__TASK GOAL__: Below are records; from the line containing "R204: 33k (0V, SIG1) -> 1.2k (0V, SIG1)" through the very last line, output each line exactly. No pictures.
*** DATASET ENTRIES Section Begins ***
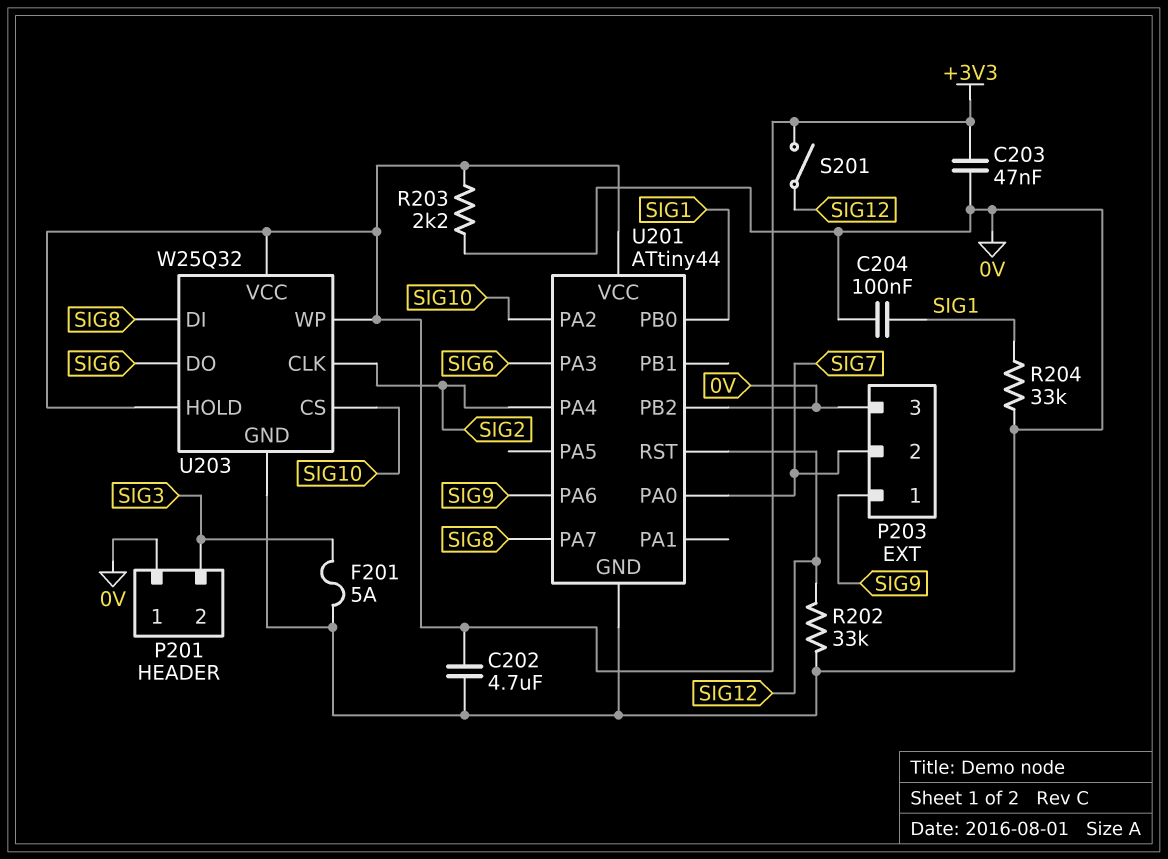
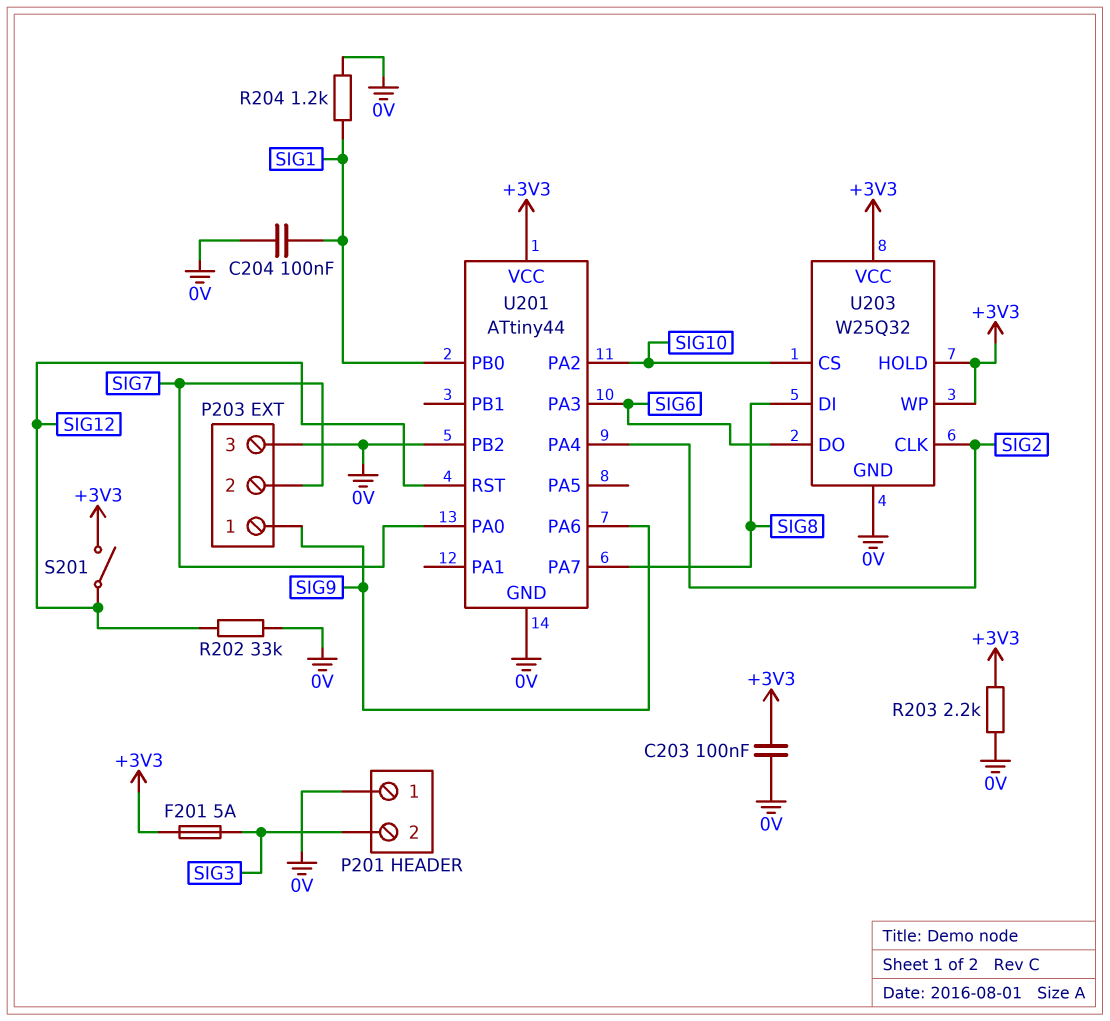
C202: 4.7uF (+3V3, 0V) -> none
C203: 47nF (+3V3, 0V) -> 100nF (+3V3, 0V)
F201: 5A (0V, SIG3) -> 5A (+3V3, SIG3)
R204: 33k (0V, SIG1) -> 1.2k (0V, SIG1)

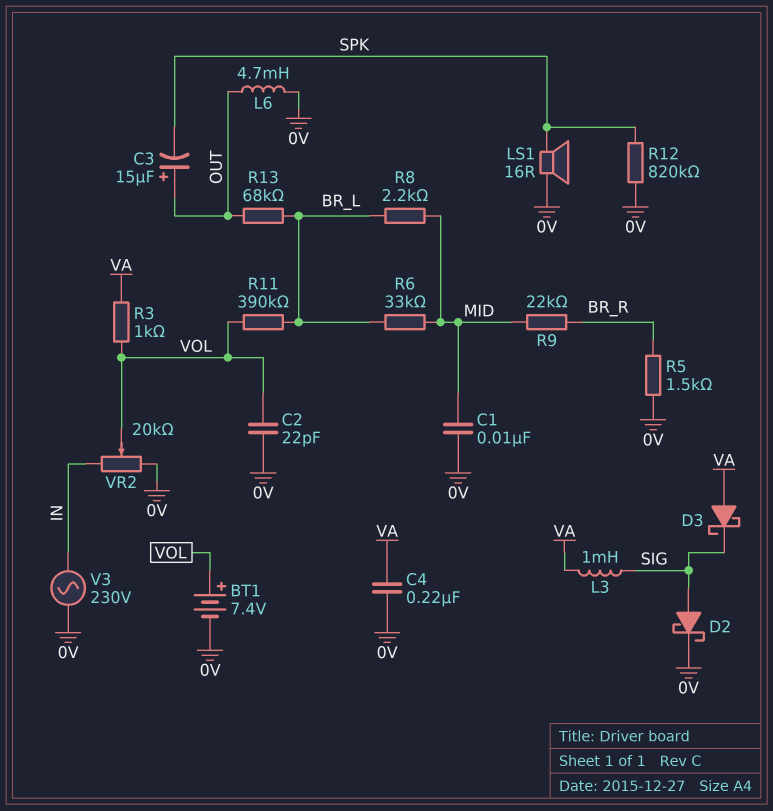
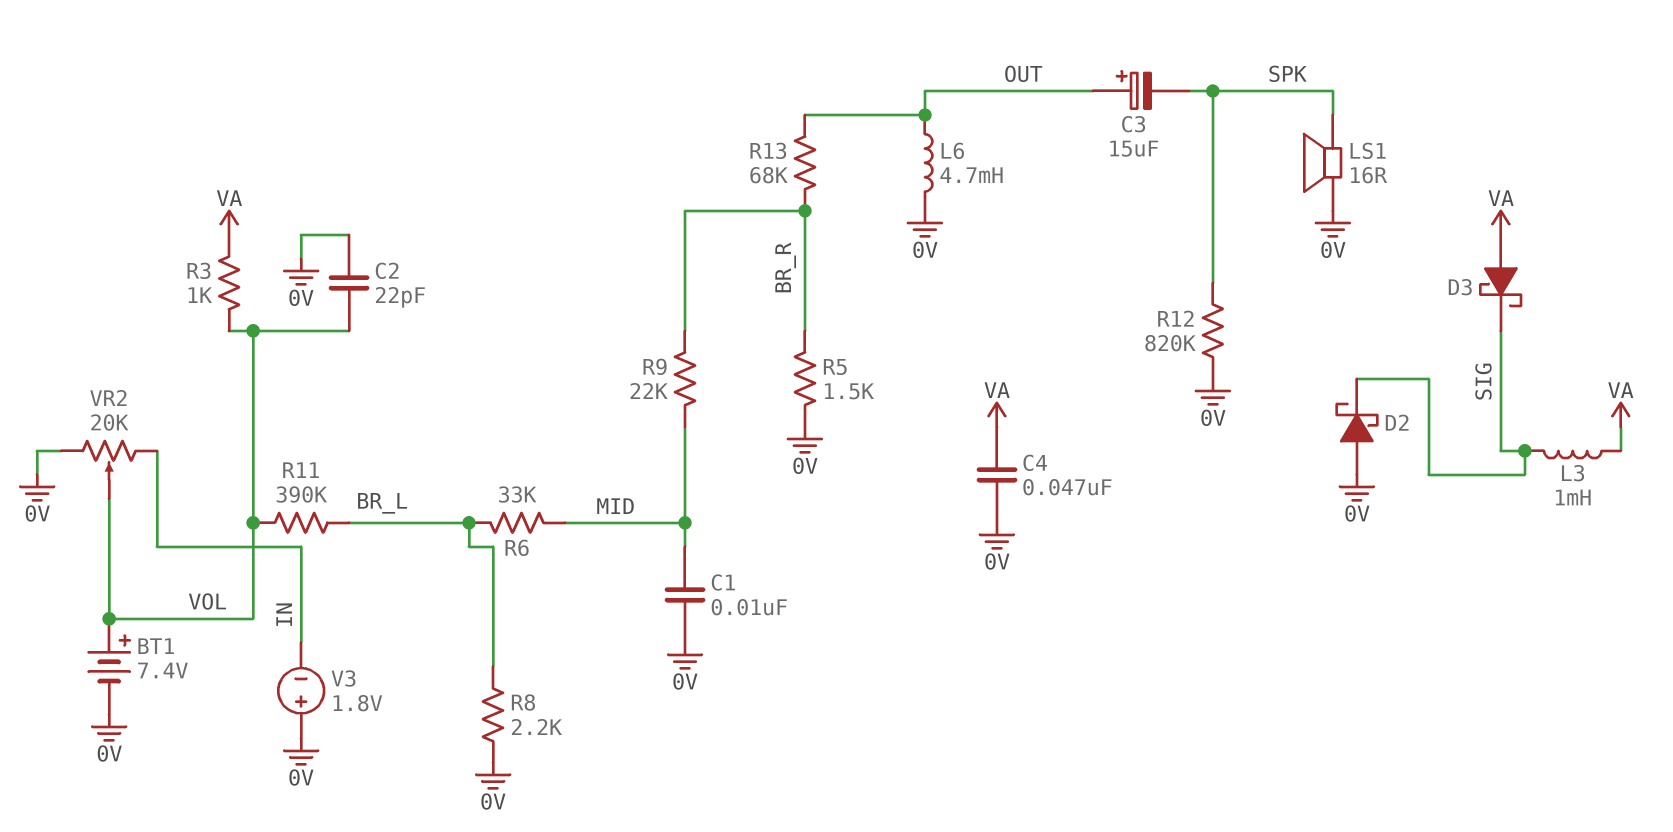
C4: 220nF (0V, VA) -> 47nF (0V, VA)
D2: schottky (A SIG, K 0V) -> schottky (A 0V, K SIG)
R8: 2.2k (BR_L, MID) -> 2.2k (0V, BR_L)
R13: 68k (BR_L, OUT) -> 68k (BR_R, OUT)
V3: AC 230V (0V, IN) -> 1.8V (plus 0V, minus IN)

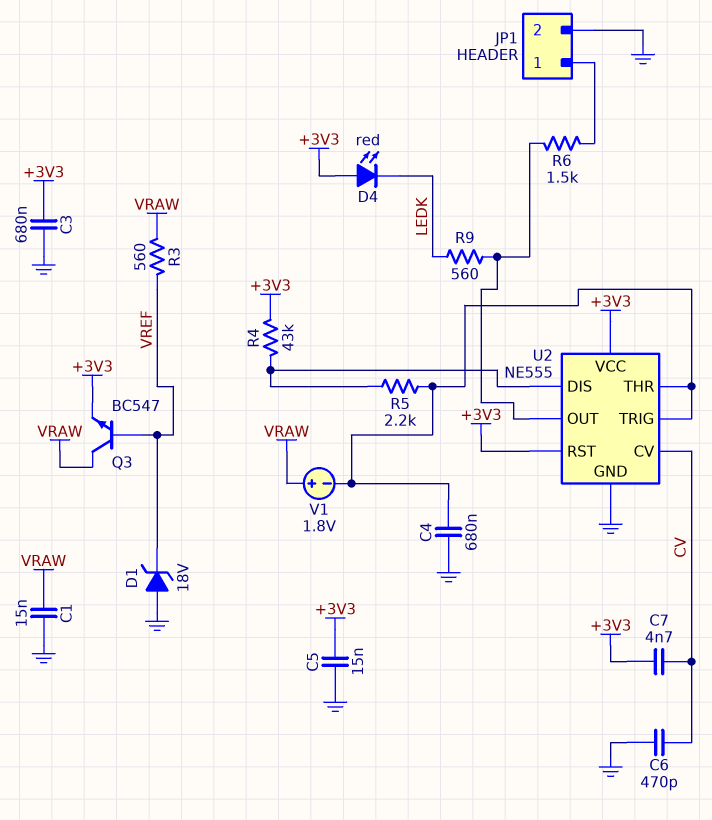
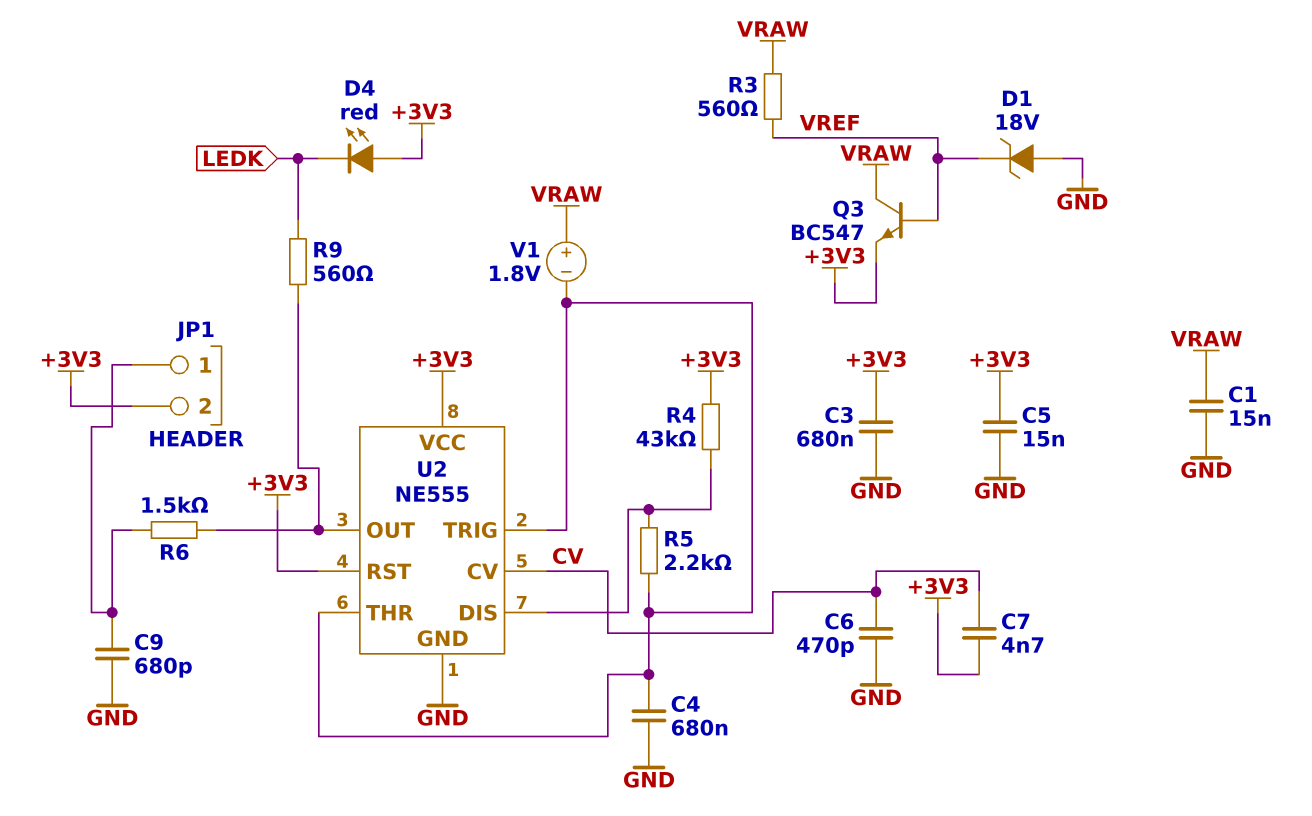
C9: none -> 680pF (GND, JP1/1)
JP1 pin 2: GND -> +3V3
*** DATASET ENTRIES Section Ends ***
__PROBLEM SOLUTION__:
R204: 33k (0V, SIG1) -> 1.2k (0V, SIG1)

C4: 220nF (0V, VA) -> 47nF (0V, VA)
D2: schottky (A SIG, K 0V) -> schottky (A 0V, K SIG)
R8: 2.2k (BR_L, MID) -> 2.2k (0V, BR_L)
R13: 68k (BR_L, OUT) -> 68k (BR_R, OUT)
V3: AC 230V (0V, IN) -> 1.8V (plus 0V, minus IN)

C9: none -> 680pF (GND, JP1/1)
JP1 pin 2: GND -> +3V3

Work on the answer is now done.